### STORED DATA
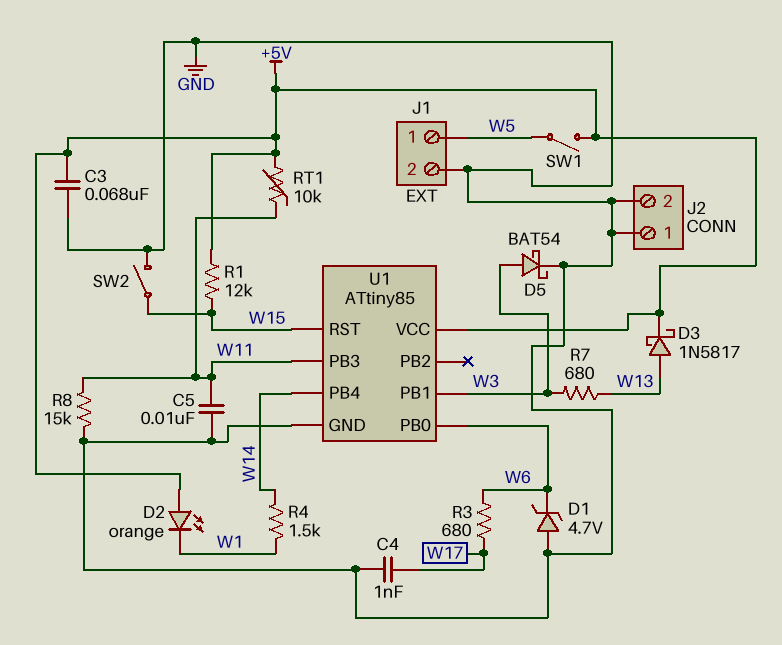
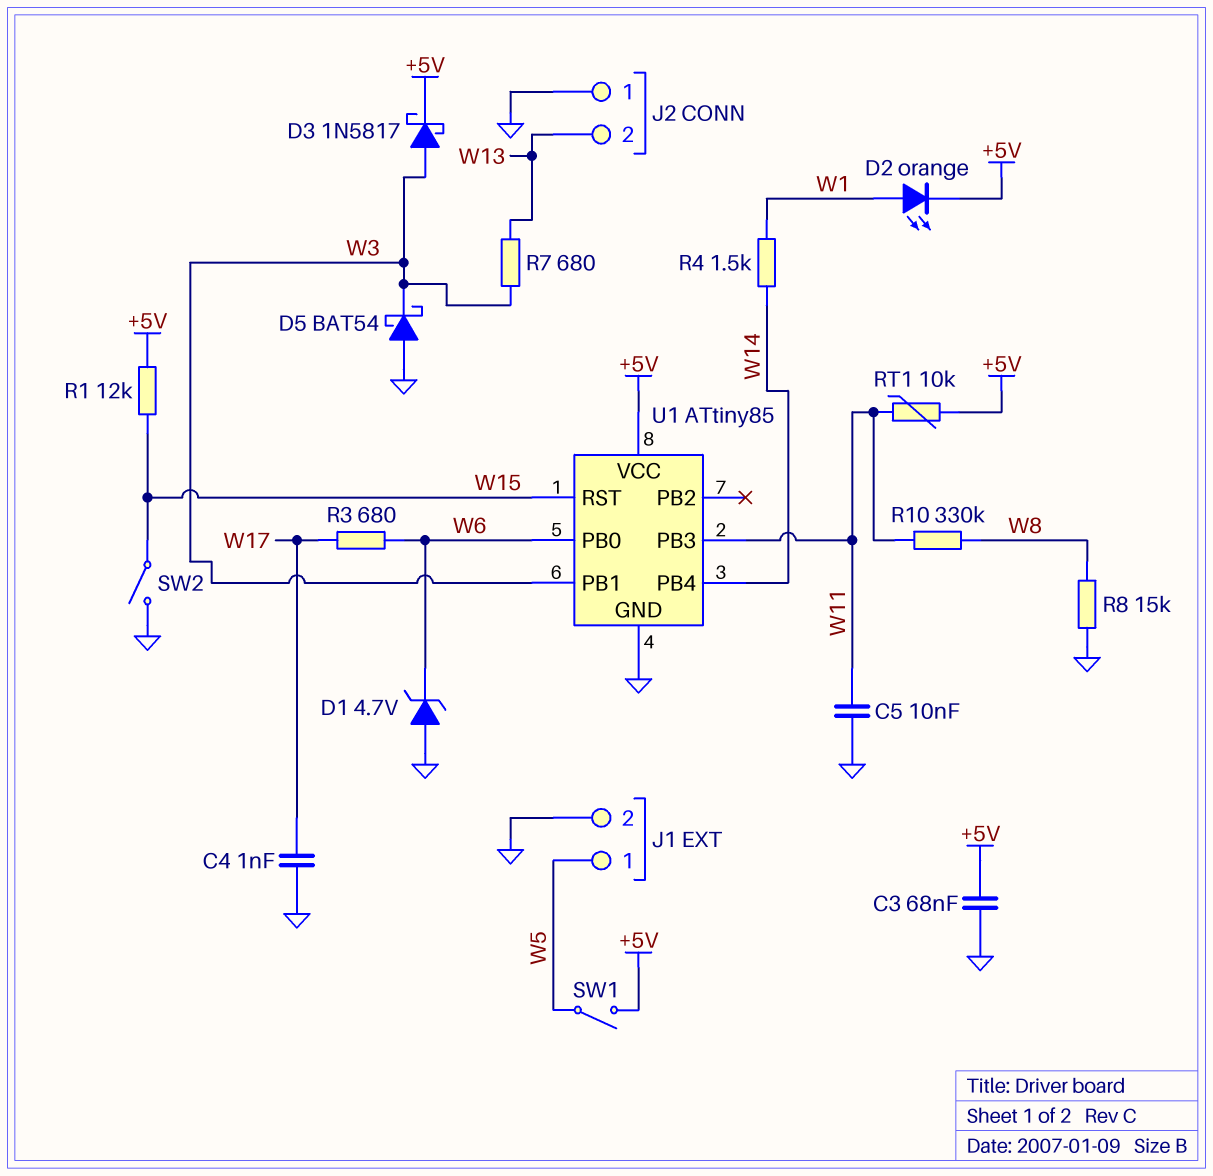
D2: LED orange (A +5V, K W1) -> LED orange (A W1, K +5V)
D3: schottky 1N5817 (A W13, K +5V) -> schottky 1N5817 (A W3, K +5V)
D5: schottky BAT54 (A W3, K GND) -> schottky BAT54 (A GND, K W3)
J2 pin 2: GND -> W13
R8: 15k (GND, W11) -> 15k (GND, W8)
R10: none -> 330k (W8, W11)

### PROBLEM DETAILS
What is needed is an exact copy of every entry, with the pictures removed.

### FINISHED EXERCISE
D2: LED orange (A +5V, K W1) -> LED orange (A W1, K +5V)
D3: schottky 1N5817 (A W13, K +5V) -> schottky 1N5817 (A W3, K +5V)
D5: schottky BAT54 (A W3, K GND) -> schottky BAT54 (A GND, K W3)
J2 pin 2: GND -> W13
R8: 15k (GND, W11) -> 15k (GND, W8)
R10: none -> 330k (W8, W11)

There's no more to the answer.